DATA FOR PROCESSING:
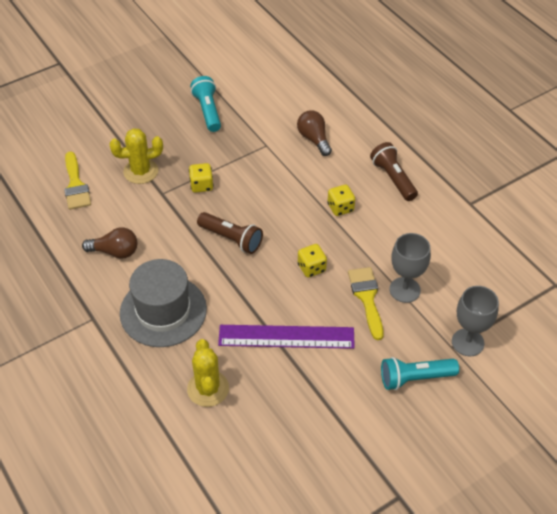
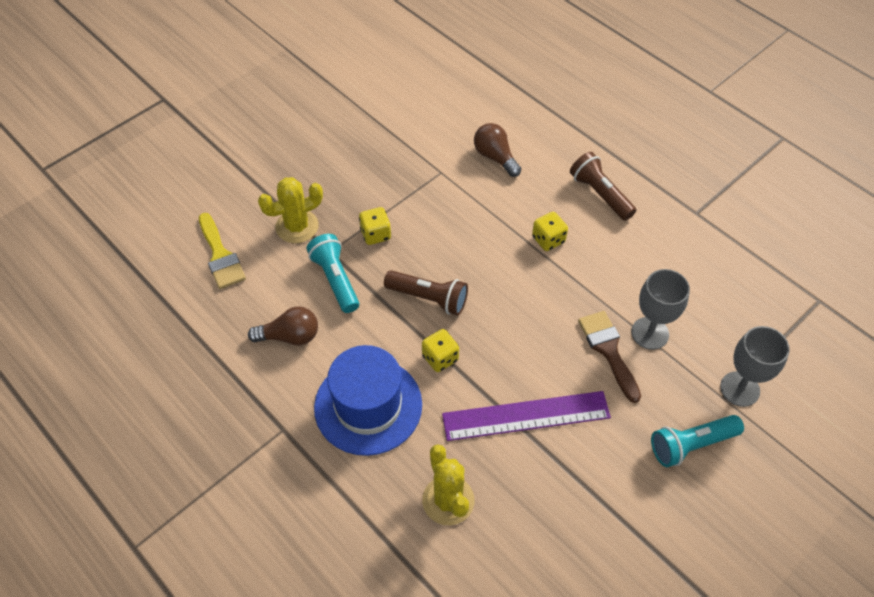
camera: 10 degrees left, 5 degrees up
(163, 311) = (368, 406): grey hat -> blue hat
(208, 111) = (360, 138): turquoise flashlight -> turquoise flashlight (335, 279)
(311, 268) = (533, 322): yellow dice -> yellow dice (440, 358)
(366, 298) = (608, 350): yellow brush -> brown brush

WHAT THE EXERCISE ASKS:
Which lines run from the one containing "(163, 311) = (368, 406): grey hat -> blue hat" to the final line of the entries? Return those lines exactly, and only those.

TASK RESPONSE:
(163, 311) = (368, 406): grey hat -> blue hat
(208, 111) = (360, 138): turquoise flashlight -> turquoise flashlight (335, 279)
(311, 268) = (533, 322): yellow dice -> yellow dice (440, 358)
(366, 298) = (608, 350): yellow brush -> brown brush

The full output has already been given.